== Segment start ==

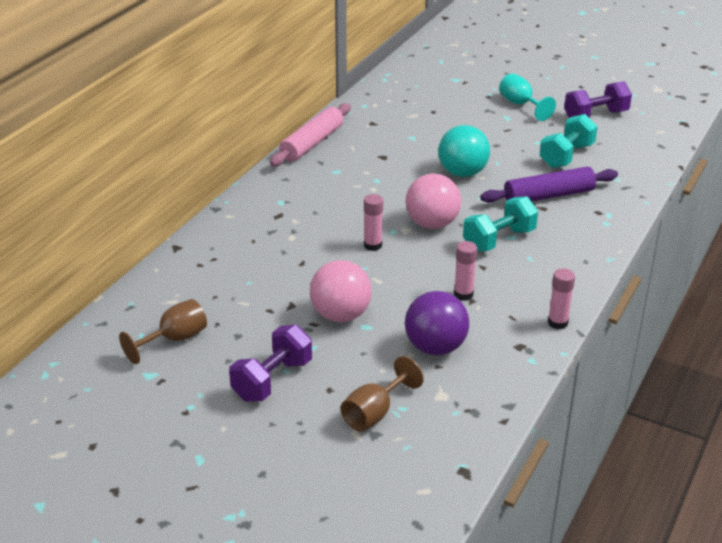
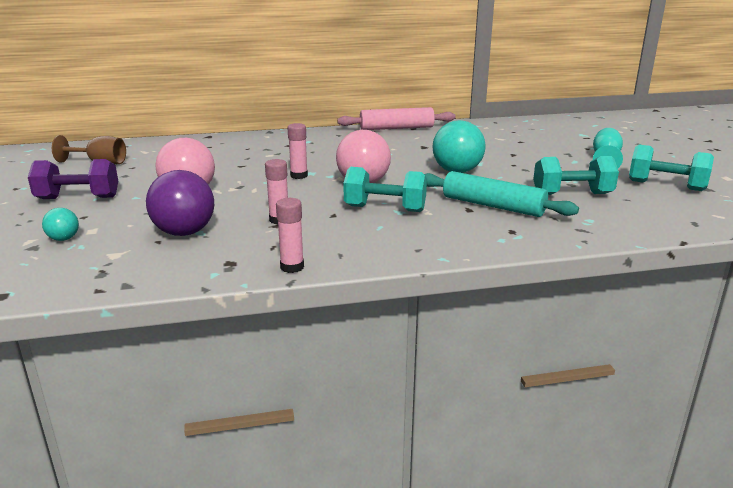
camera: 50 degrees right, 10 degrees down
brown goblet [341,356,424,432] -> turquoise ball [42,208,79,241]
purple rolling pin [480,166,618,203] -> turquoise rolling pin [424,171,579,217]
purple dumbbell [564,81,632,118] -> turquoise dumbbell [629,145,714,191]

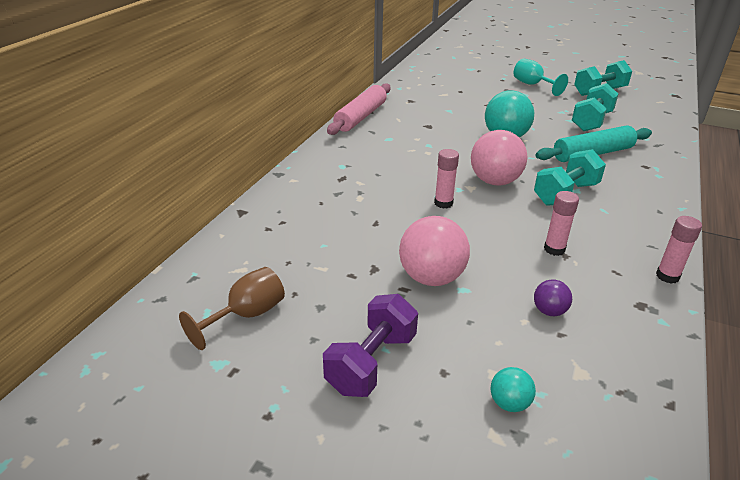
camera: 55 degrees left, 10 degrees up
purple ball [146,170,214,236] -> purple ball [534,279,572,316], size x0.50

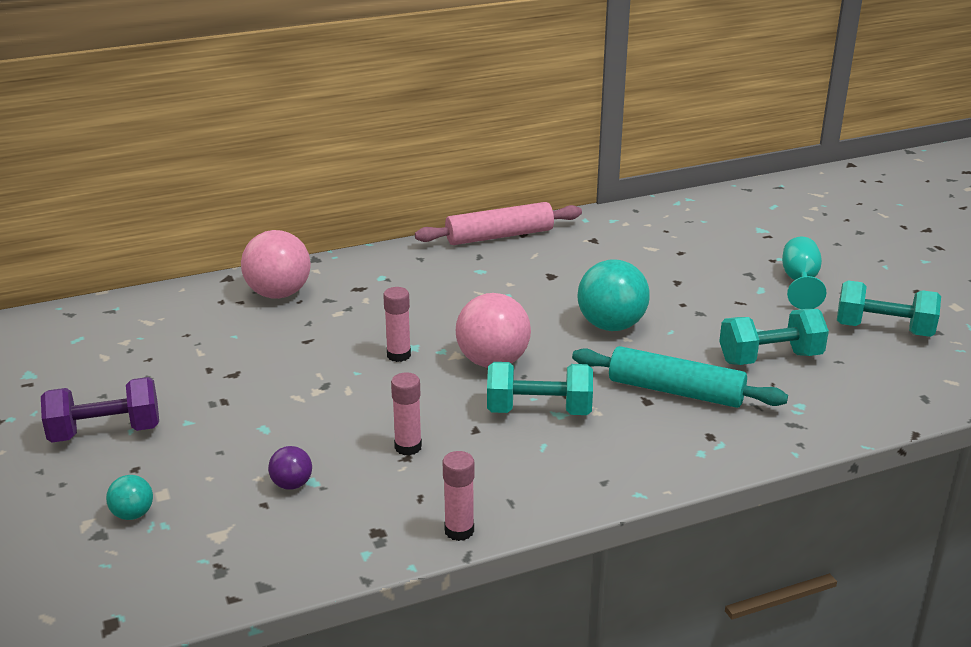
camera: 45 degrees right, 5 degrees down
brown goblet [179,267,285,350] -> none
pink ball [399,216,470,286] -> pink ball moved to [241,230,311,299]

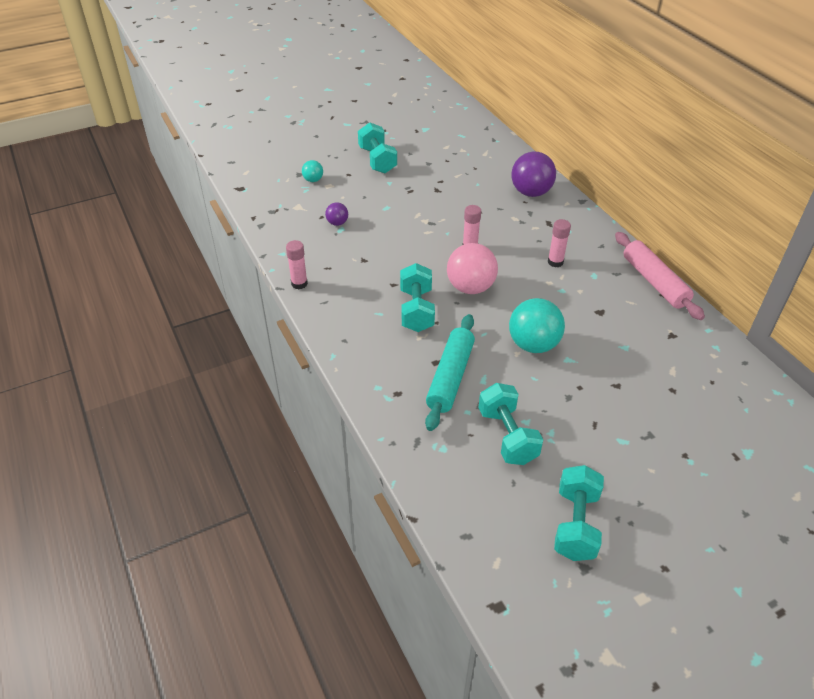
camera: 85 degrees right, 15 degrees up
purple dumbbell [41,377,159,443] -> turquoise dumbbell [358,122,397,173]
pink ball [241,230,311,299] -> purple ball [511,152,556,197]
pink glue stick [391,372,422,455] -> pink glue stick moved to [548,219,571,267]
turquoise goblet [782,237,826,309] -> none

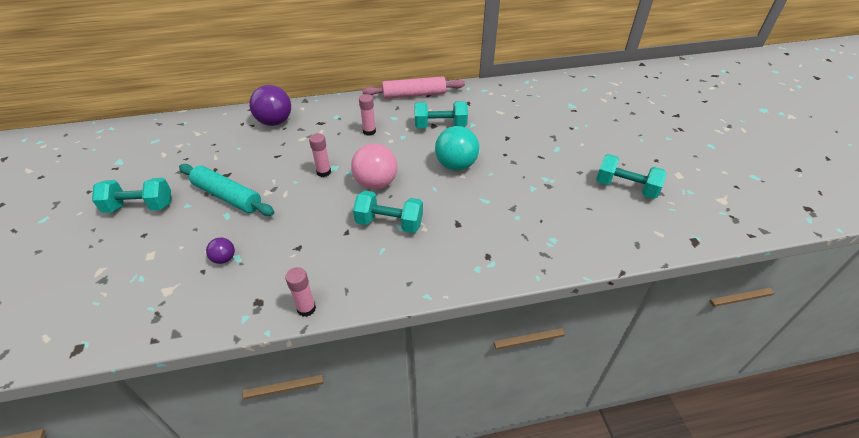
camera: 75 degrees left, 0 degrees up
turquoise ball [302,160,323,182] -> none
turquoise rolling pin [425,314,475,431] -> turquoise rolling pin moved to [179,164,274,216]
turquoise dumbbell [479,383,543,465] -> turquoise dumbbell moved to [414,101,468,128]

== Segment end ==

WORK TO BE COMPLETED:
Every line in the data above that contains "pink" needs to be copied.

YOUR SOLUTION:
pink ball [399,216,470,286] -> pink ball moved to [241,230,311,299]
pink ball [241,230,311,299] -> purple ball [511,152,556,197]
pink glue stick [391,372,422,455] -> pink glue stick moved to [548,219,571,267]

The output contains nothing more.